SOURCE DATA:
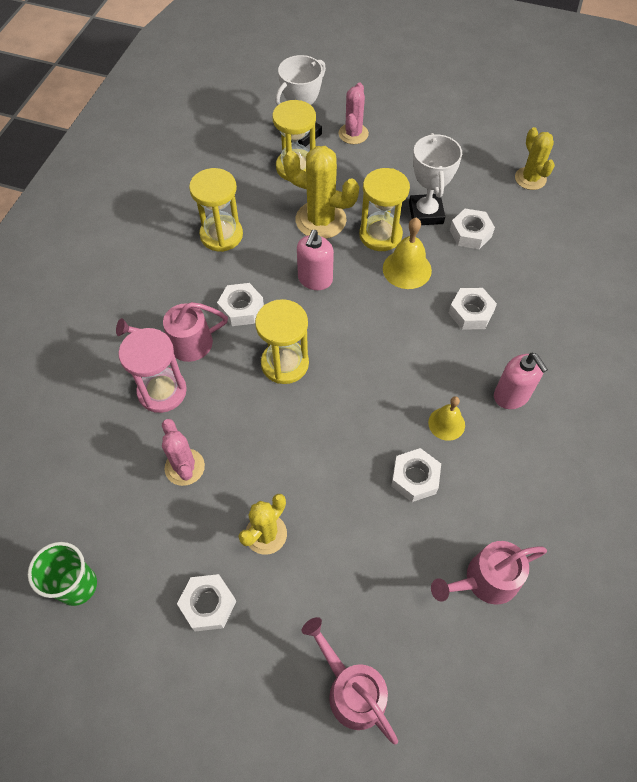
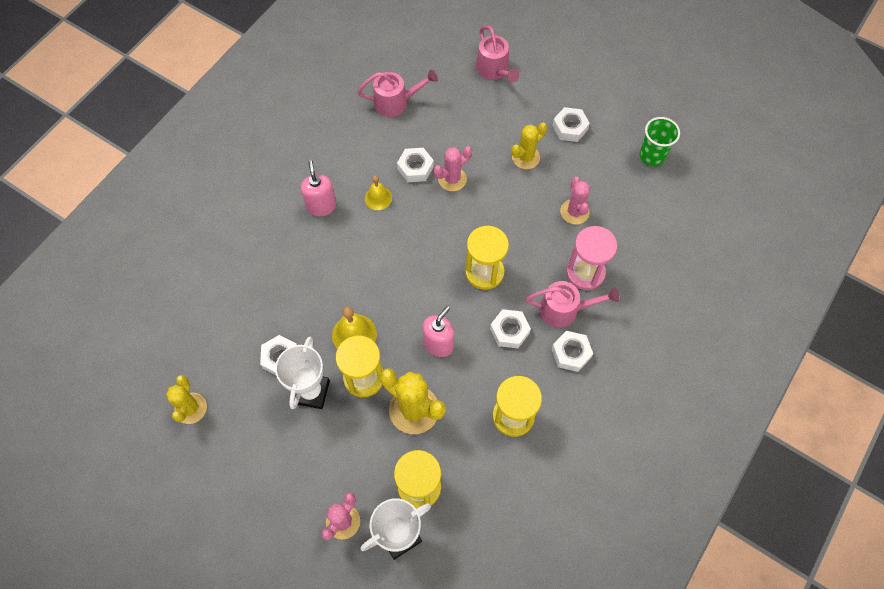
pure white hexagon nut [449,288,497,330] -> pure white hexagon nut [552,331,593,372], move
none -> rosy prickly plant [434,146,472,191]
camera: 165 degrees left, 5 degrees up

TASK DESCRIPTION: Return the material above exactly; the images stay out.

EXERCISE OUTPUT:
pure white hexagon nut [449,288,497,330] -> pure white hexagon nut [552,331,593,372], move
none -> rosy prickly plant [434,146,472,191]
camera: 165 degrees left, 5 degrees up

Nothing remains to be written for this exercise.